> **DATA PROVIDED**
↓↓↓

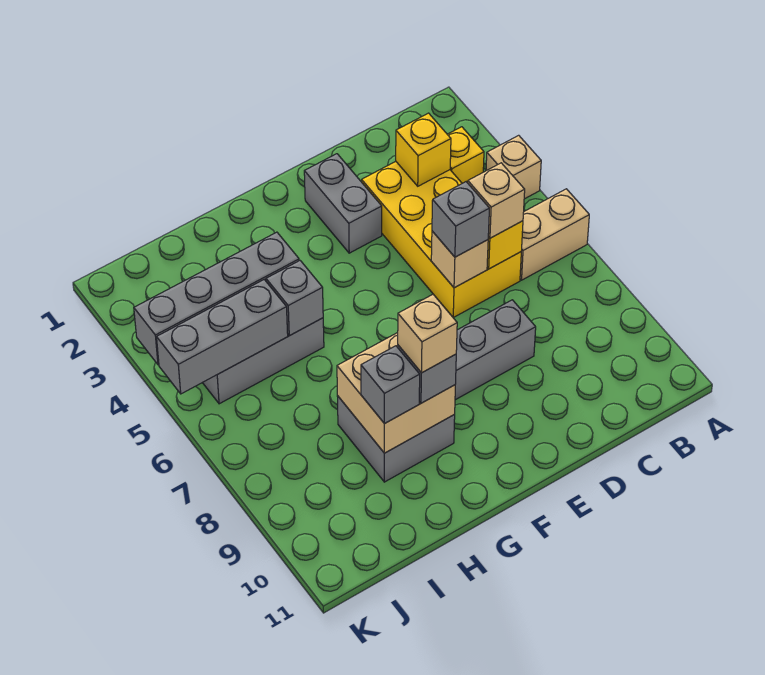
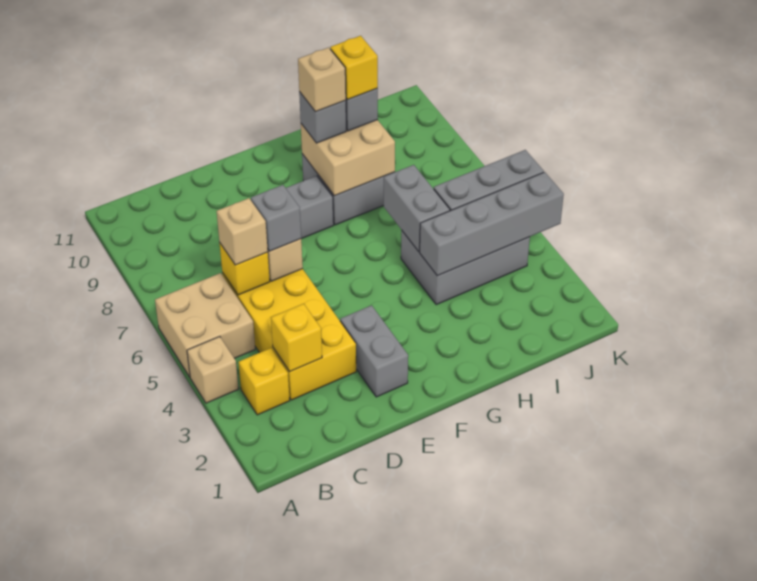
tan brick A6:B6 level 1 -> tan brick A5:B6 level 1
grey brick H5 level 2 -> grey brick H5:H6 level 2
none -> yellow brick H9 level 4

↑↑↑

Leave the images out and transcribe the remaining data above word for word.

tan brick A6:B6 level 1 -> tan brick A5:B6 level 1
grey brick H5 level 2 -> grey brick H5:H6 level 2
none -> yellow brick H9 level 4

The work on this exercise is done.